Work instructions: Return each line of the data below exactly, omitting any pictures.

Data for this task:
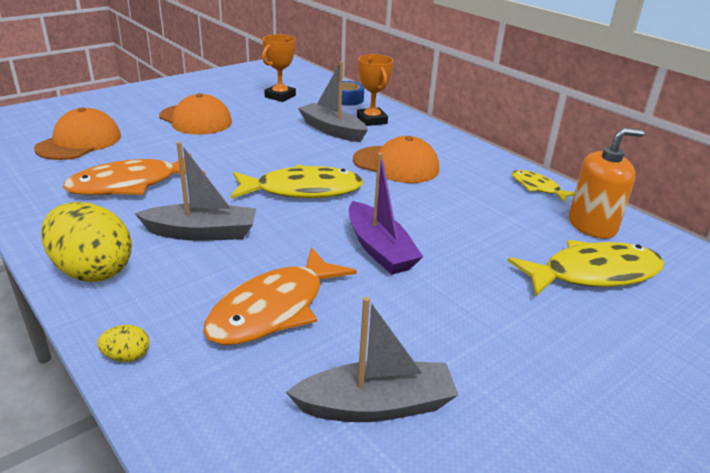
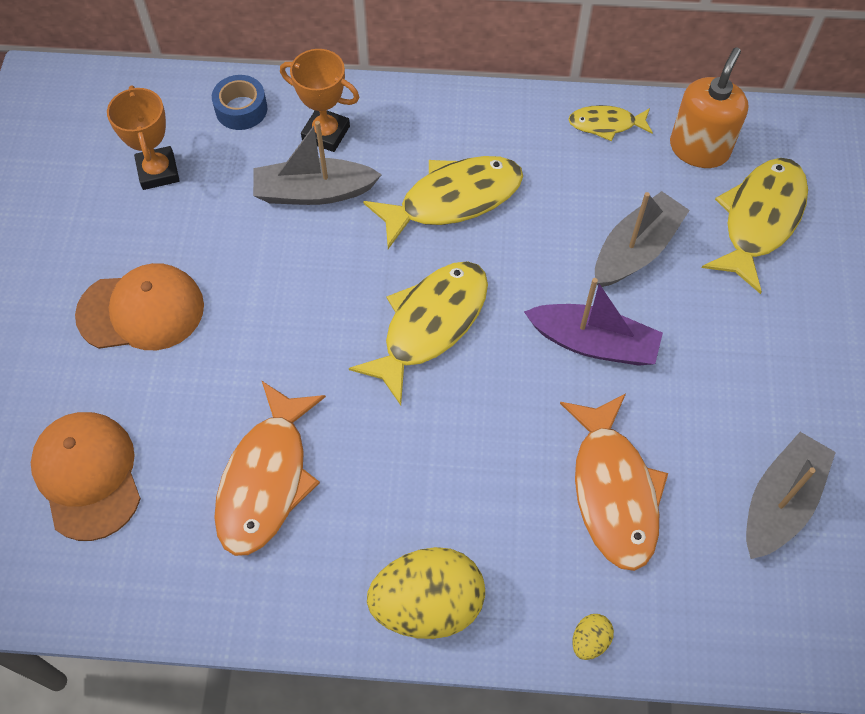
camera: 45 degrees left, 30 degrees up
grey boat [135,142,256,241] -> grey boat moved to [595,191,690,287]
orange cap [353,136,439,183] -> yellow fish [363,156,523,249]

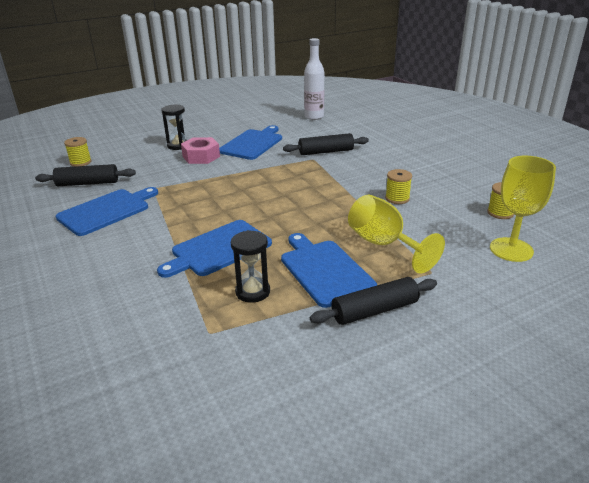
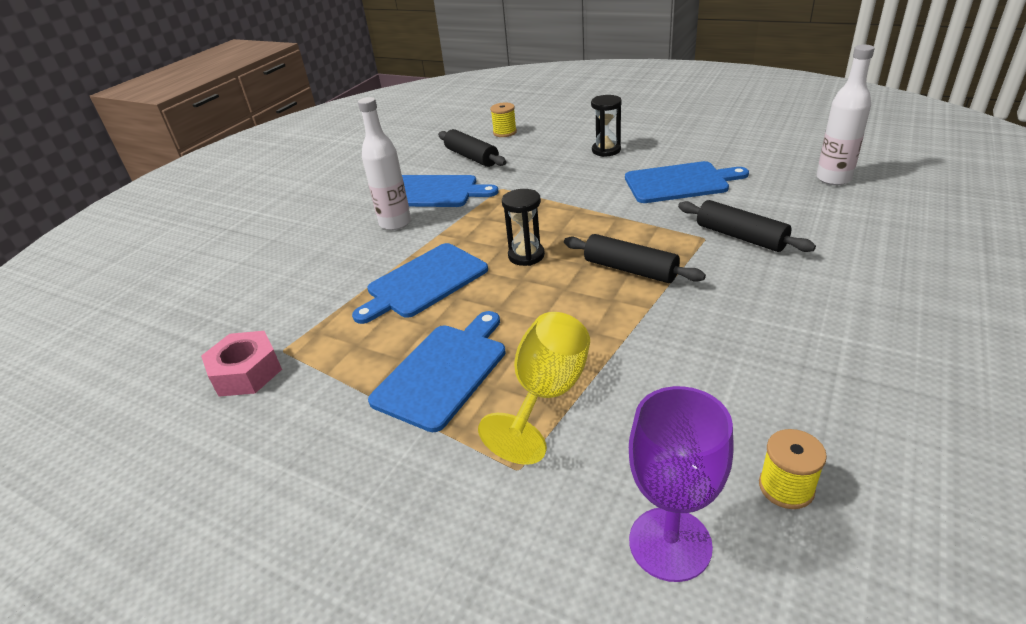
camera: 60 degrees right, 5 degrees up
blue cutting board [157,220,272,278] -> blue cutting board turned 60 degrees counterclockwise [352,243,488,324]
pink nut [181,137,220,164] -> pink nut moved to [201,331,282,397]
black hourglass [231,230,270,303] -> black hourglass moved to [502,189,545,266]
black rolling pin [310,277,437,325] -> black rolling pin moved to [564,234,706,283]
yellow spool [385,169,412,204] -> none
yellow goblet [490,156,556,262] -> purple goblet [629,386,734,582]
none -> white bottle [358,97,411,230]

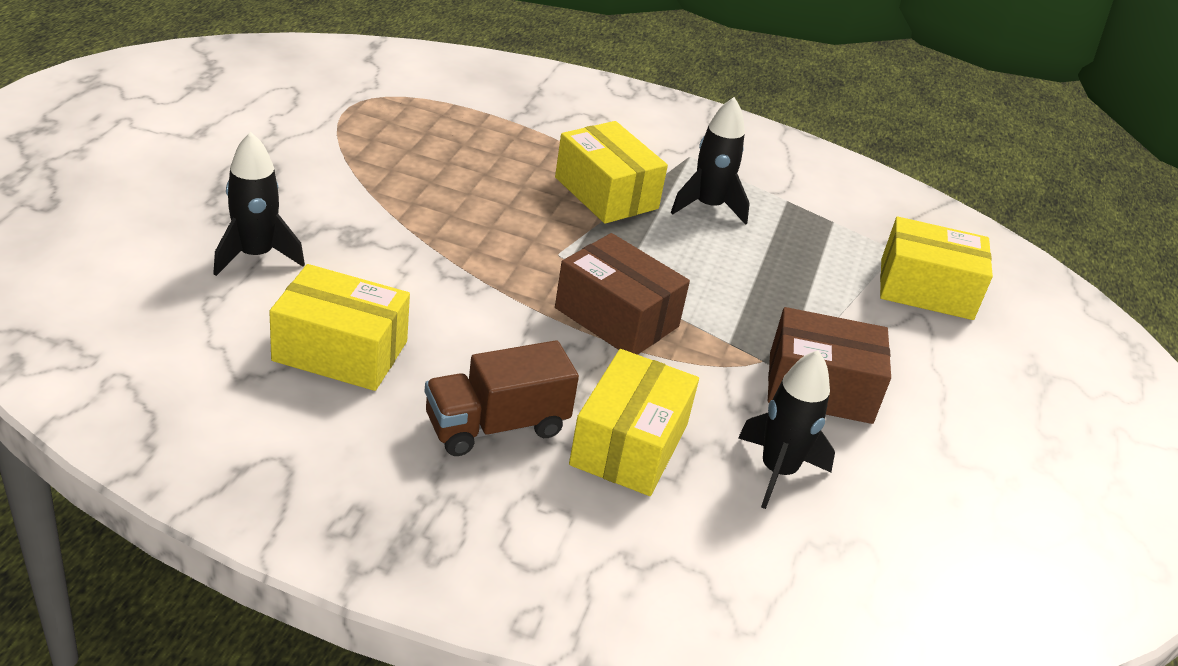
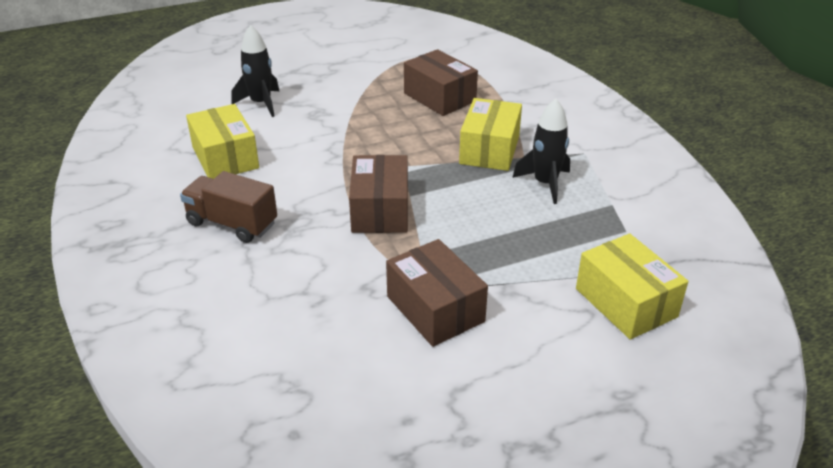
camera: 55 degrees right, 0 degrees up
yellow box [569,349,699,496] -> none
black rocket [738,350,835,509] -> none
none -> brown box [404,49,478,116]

Answer below:
camera: 45 degrees left, 30 degrees up
grey boat [135,142,256,241] -> grey boat moved to [595,191,690,287]
orange cap [353,136,439,183] -> yellow fish [363,156,523,249]

camera: 60 degrees right, 5 degrees up
blue cutting board [157,220,272,278] -> blue cutting board turned 60 degrees counterclockwise [352,243,488,324]
pink nut [181,137,220,164] -> pink nut moved to [201,331,282,397]
black hourglass [231,230,270,303] -> black hourglass moved to [502,189,545,266]
black rolling pin [310,277,437,325] -> black rolling pin moved to [564,234,706,283]
yellow spool [385,169,412,204] -> none
yellow goblet [490,156,556,262] -> purple goblet [629,386,734,582]
none -> white bottle [358,97,411,230]

camera: 55 degrees right, 0 degrees up
yellow box [569,349,699,496] -> none
black rocket [738,350,835,509] -> none
none -> brown box [404,49,478,116]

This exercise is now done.